Work item: A faithful, word-for-word copy of the data below is required, without pictures.

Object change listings
....................
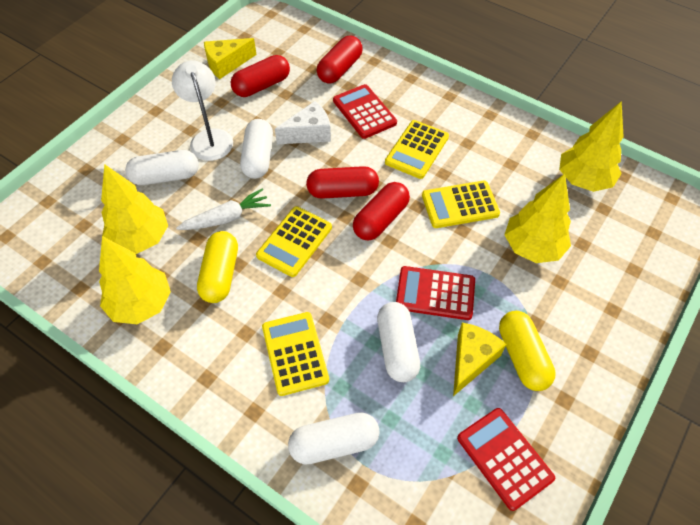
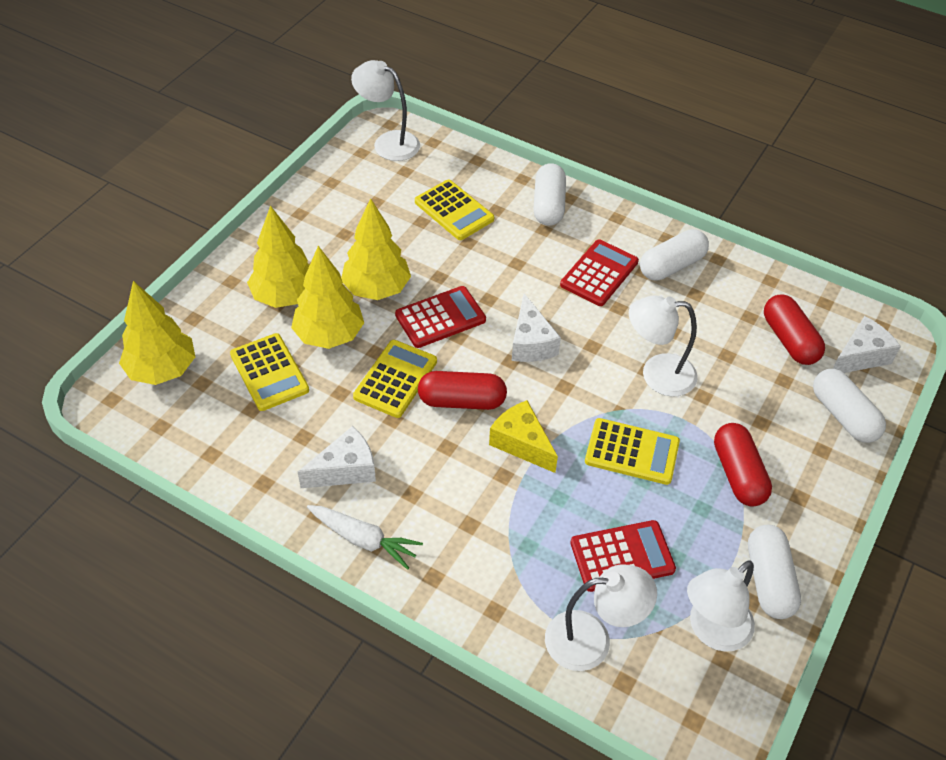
red capsule: 4 -> 3
white cheese: 1 -> 3
white lamp: 1 -> 4
yellow capsule: 2 -> 0
yellow cheese: 2 -> 1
....................
Reply:
red capsule: 4 -> 3
white cheese: 1 -> 3
white lamp: 1 -> 4
yellow capsule: 2 -> 0
yellow cheese: 2 -> 1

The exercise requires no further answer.